### WORK TASK
Your task is to work out how many lines in the data include the word "scissors". Reply with the number alone.

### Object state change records
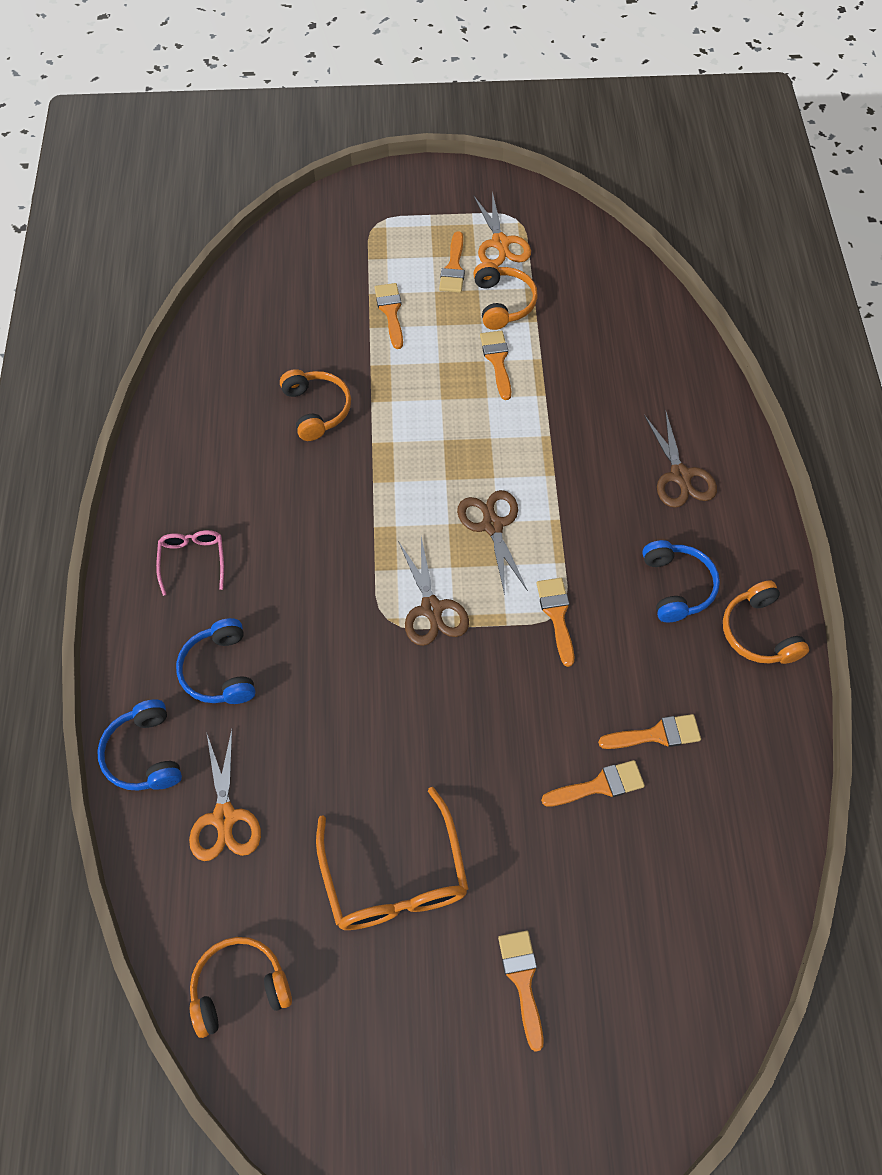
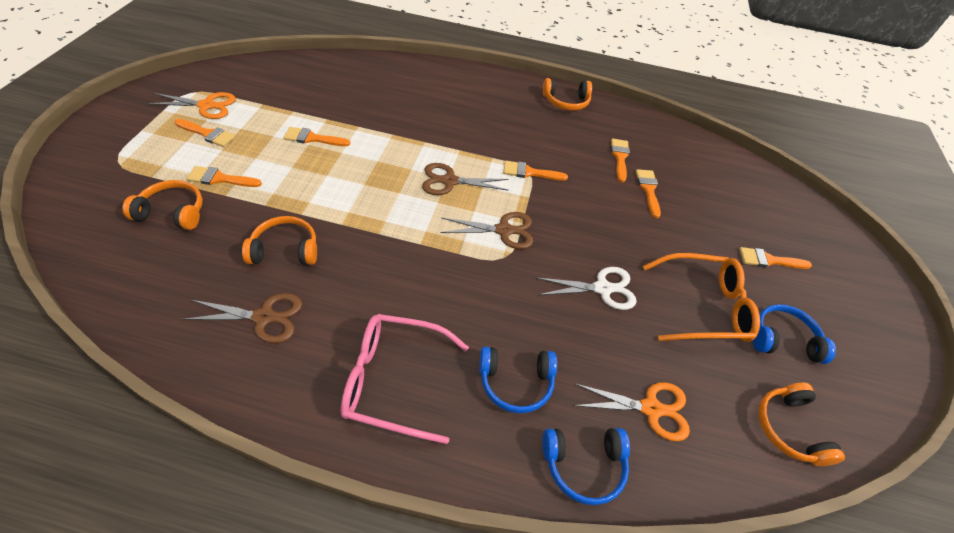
camera: 80 degrees left, 10 degrees down
(193, 561) = (395, 380): pink glasses -> pink glasses, size x1.81
(379, 742) = (602, 288): none -> white scissors
(503, 303) = (263, 121): orange headphones -> orange headphones (172, 212)
(676, 586) = (527, 119): blue headphones -> blue headphones (783, 340)
(680, 475) = (453, 94): brown scissors -> brown scissors (264, 317)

### RESULT
2